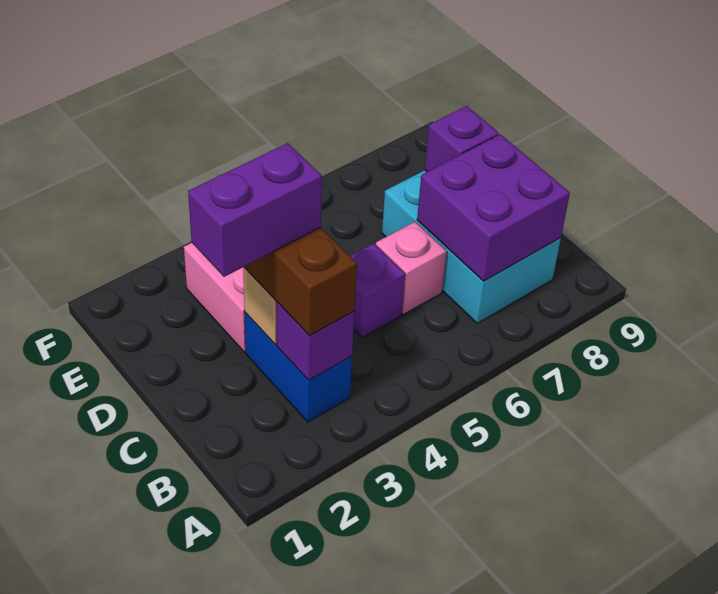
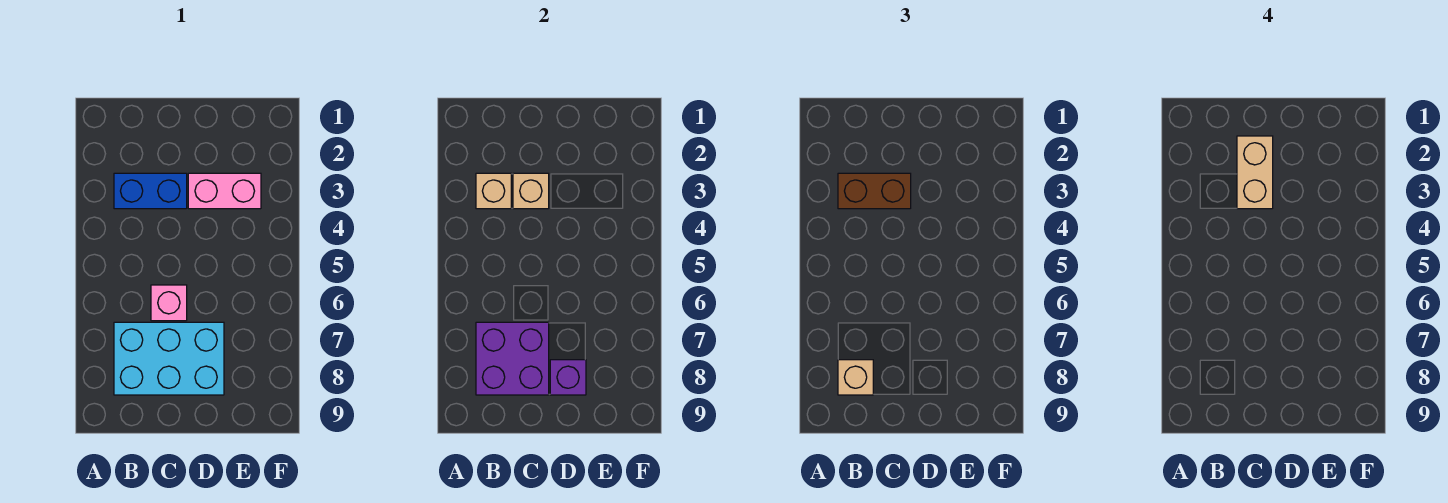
purple brick B3 level 2 -> tan brick B3 level 2
none -> tan brick B8 level 3
purple brick C2:C3 level 4 -> tan brick C2:C3 level 4
purple brick C5 level 1 -> none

____

__INSTRUCTIONS FOR THE TASK__: Within the listing, how many lines carry the word "none"? Answer with the number alone.

__WRITTEN REPLY__: 2